▶ [Requirement]: After finding the line with "brown dumbbell: 0 -> 2" in the data below, set down exactly each line through the one with "purple button: 4 -> 2", inclusive, and stop there.

▶ [Records shown]:
· · · · ·
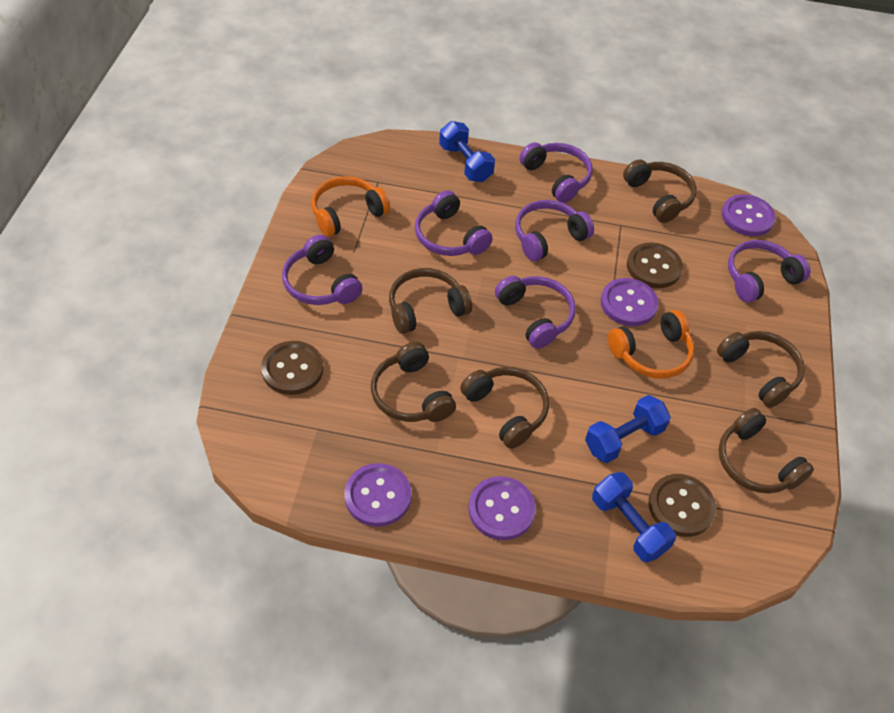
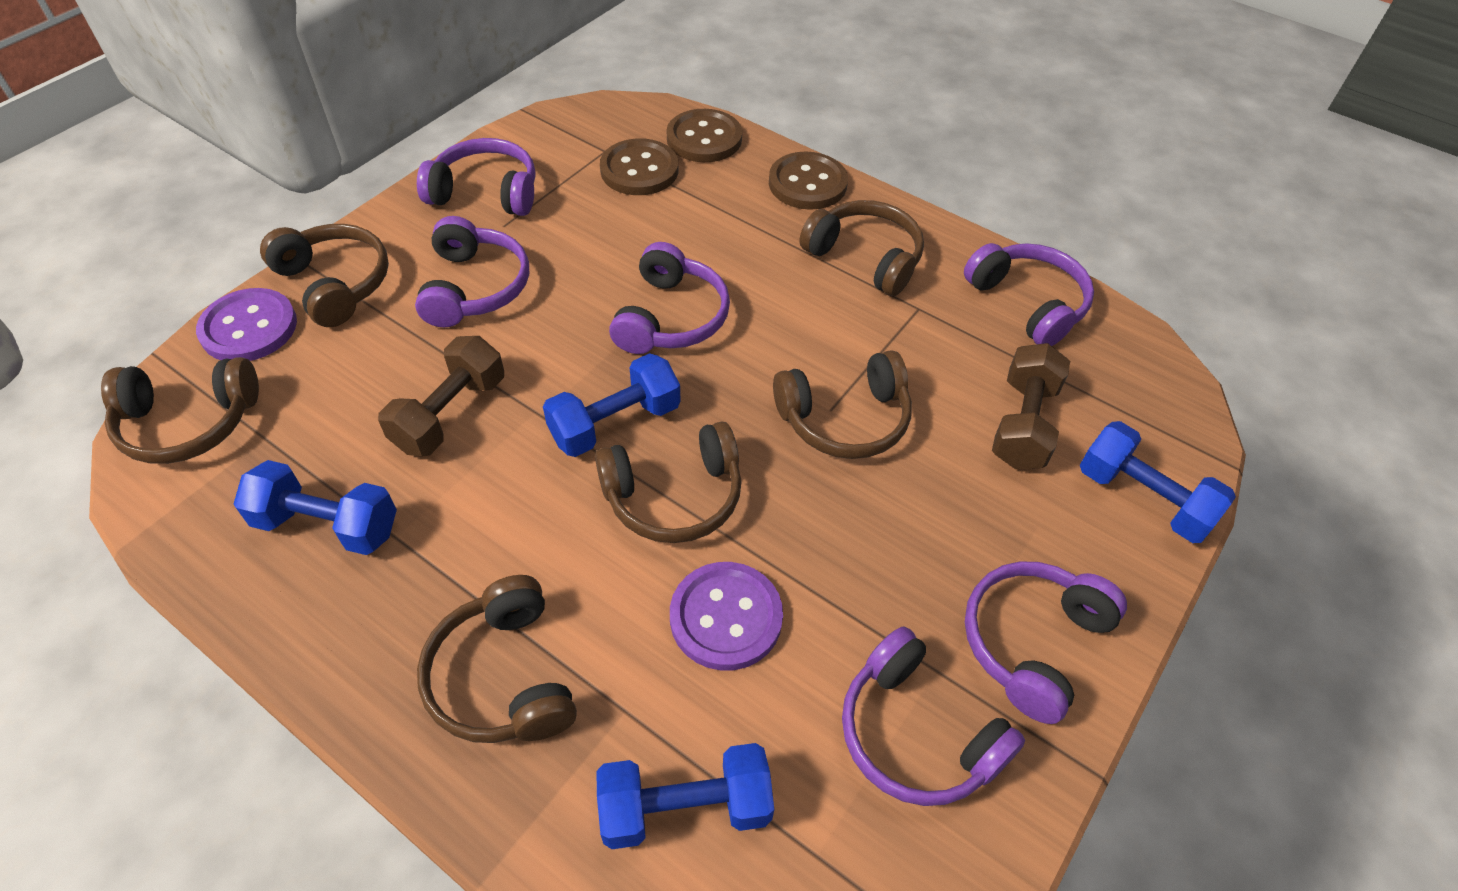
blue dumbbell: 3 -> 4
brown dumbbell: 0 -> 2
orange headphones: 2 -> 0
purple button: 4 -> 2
· · · · ·
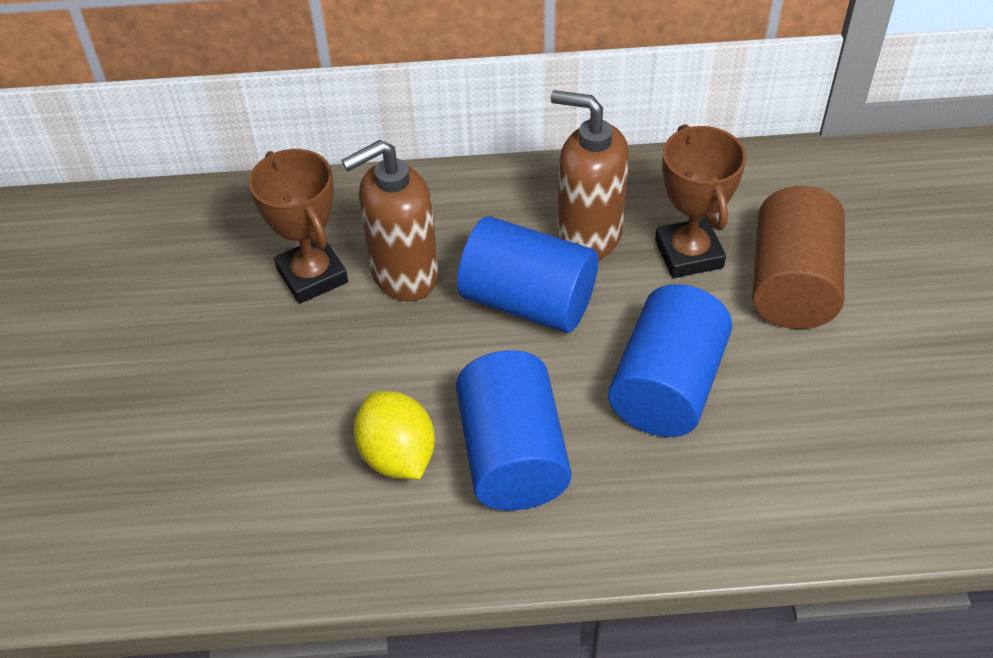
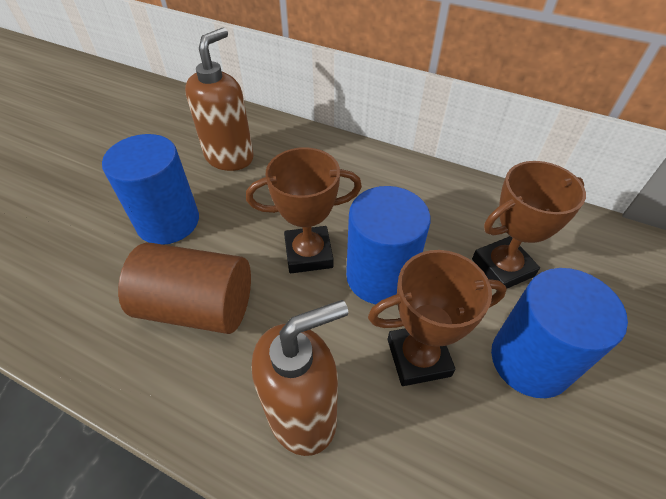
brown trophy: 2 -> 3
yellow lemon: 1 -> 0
· · · · ·
▶ [Answer to the problem]:
brown dumbbell: 0 -> 2
orange headphones: 2 -> 0
purple button: 4 -> 2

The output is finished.